**About this exercise:** Omit all pictures, then retype the data exactly as given.
Supplied data: Begin
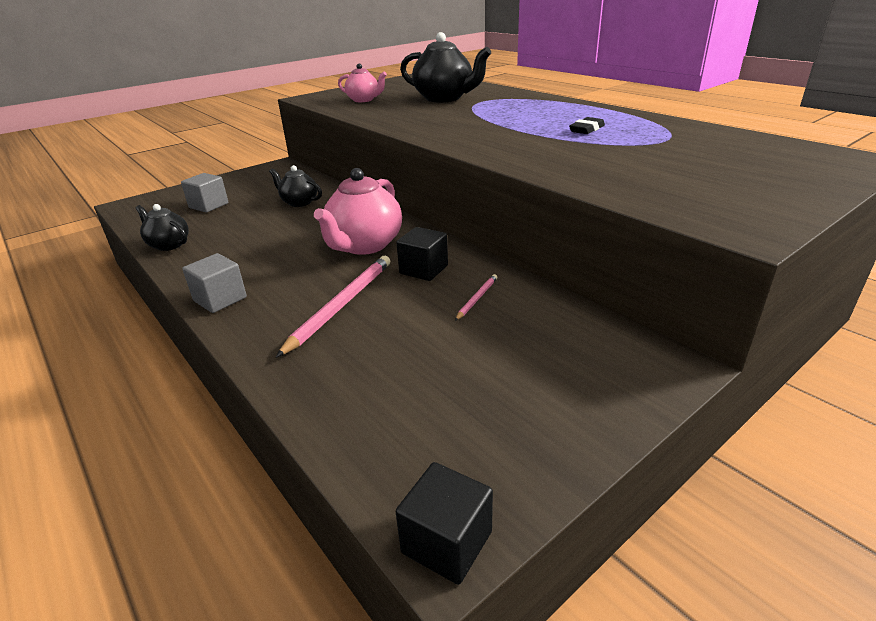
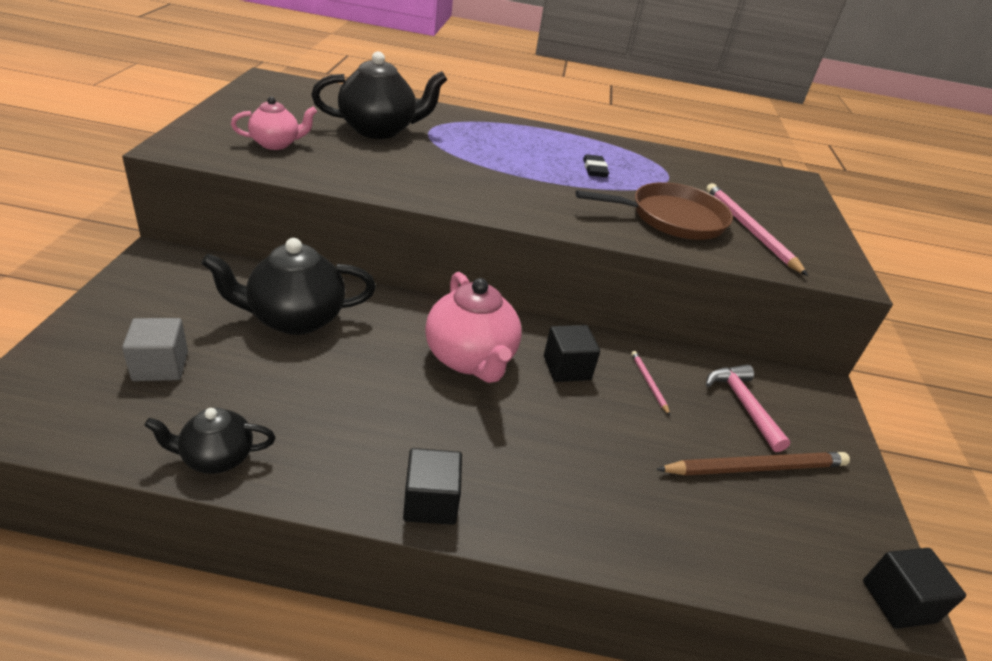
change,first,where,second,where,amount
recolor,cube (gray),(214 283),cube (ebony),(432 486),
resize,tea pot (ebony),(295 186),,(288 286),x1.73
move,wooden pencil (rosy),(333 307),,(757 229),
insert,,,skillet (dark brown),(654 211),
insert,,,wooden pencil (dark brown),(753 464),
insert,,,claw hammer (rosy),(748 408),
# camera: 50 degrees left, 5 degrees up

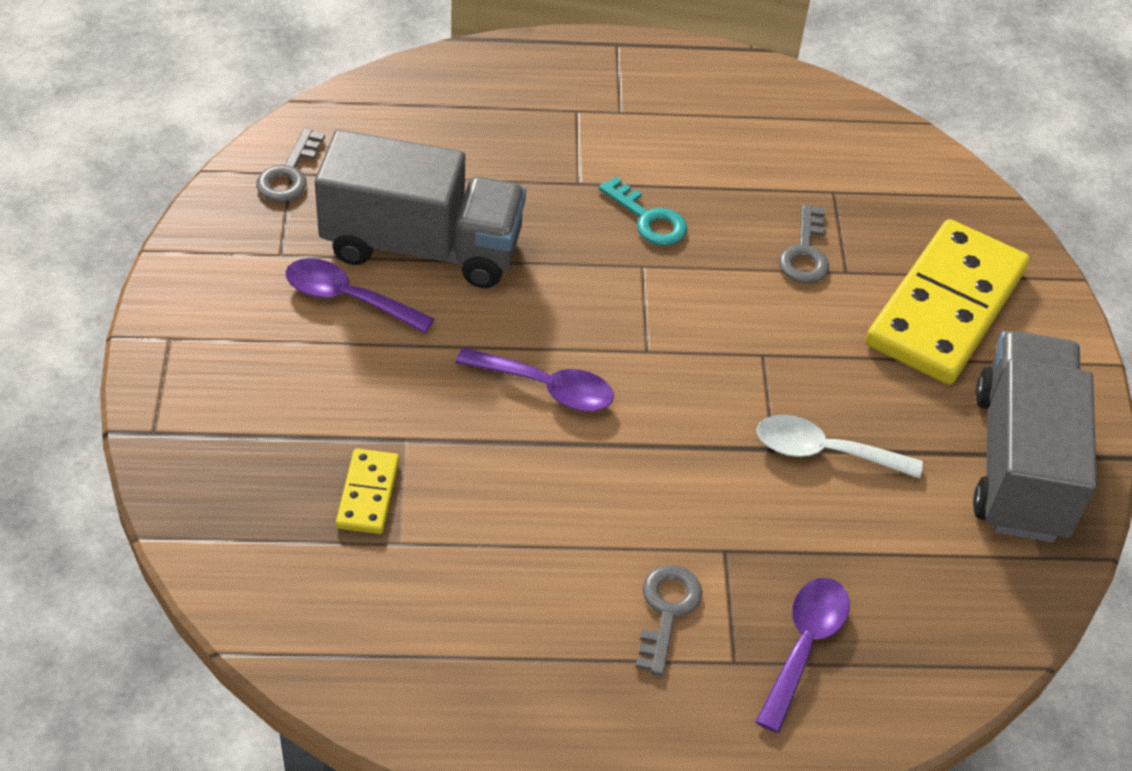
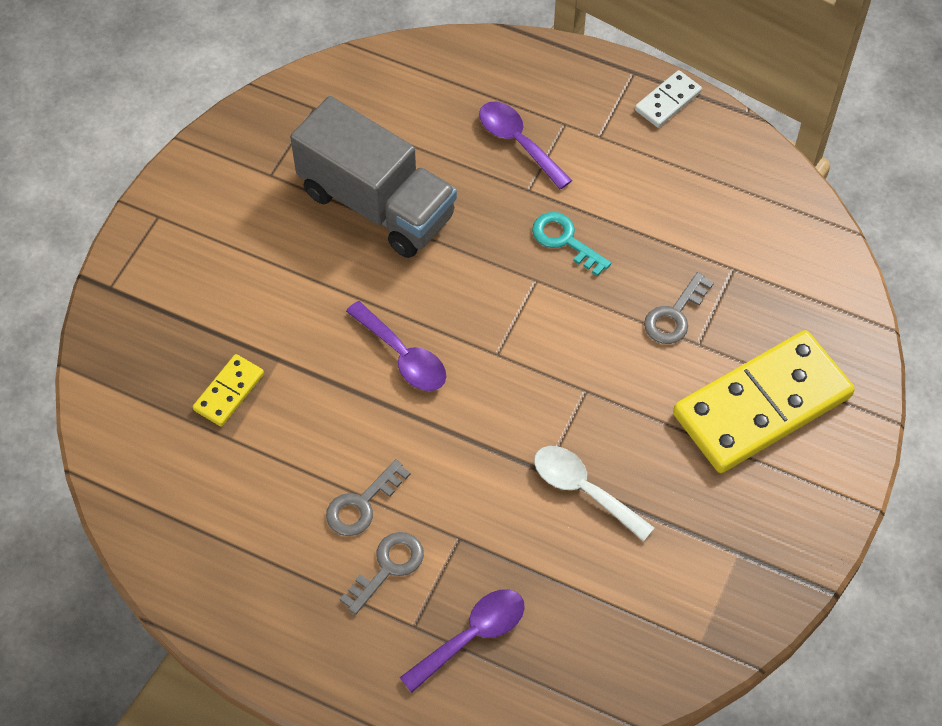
change,first,where,second,where,amount
move,latchkey (gray),(290 165),,(368 497),
move,tablespoon (violet),(359 295),,(525 145),
rotate,latchkey (turquoise),(643 211),,(571 244),150 degrees clockwise
delete,lorry (gray),(1035 436),,,
insert,,,domino tile (white),(668 99),
# camera: 30 degrees right, 10 degrees up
Supplied data: End
**Answer box:**
change,first,where,second,where,amount
recolor,cube (gray),(214 283),cube (ebony),(432 486),
resize,tea pot (ebony),(295 186),,(288 286),x1.73
move,wooden pencil (rosy),(333 307),,(757 229),
insert,,,skillet (dark brown),(654 211),
insert,,,wooden pencil (dark brown),(753 464),
insert,,,claw hammer (rosy),(748 408),
# camera: 50 degrees left, 5 degrees up

change,first,where,second,where,amount
move,latchkey (gray),(290 165),,(368 497),
move,tablespoon (violet),(359 295),,(525 145),
rotate,latchkey (turquoise),(643 211),,(571 244),150 degrees clockwise
delete,lorry (gray),(1035 436),,,
insert,,,domino tile (white),(668 99),
# camera: 30 degrees right, 10 degrees up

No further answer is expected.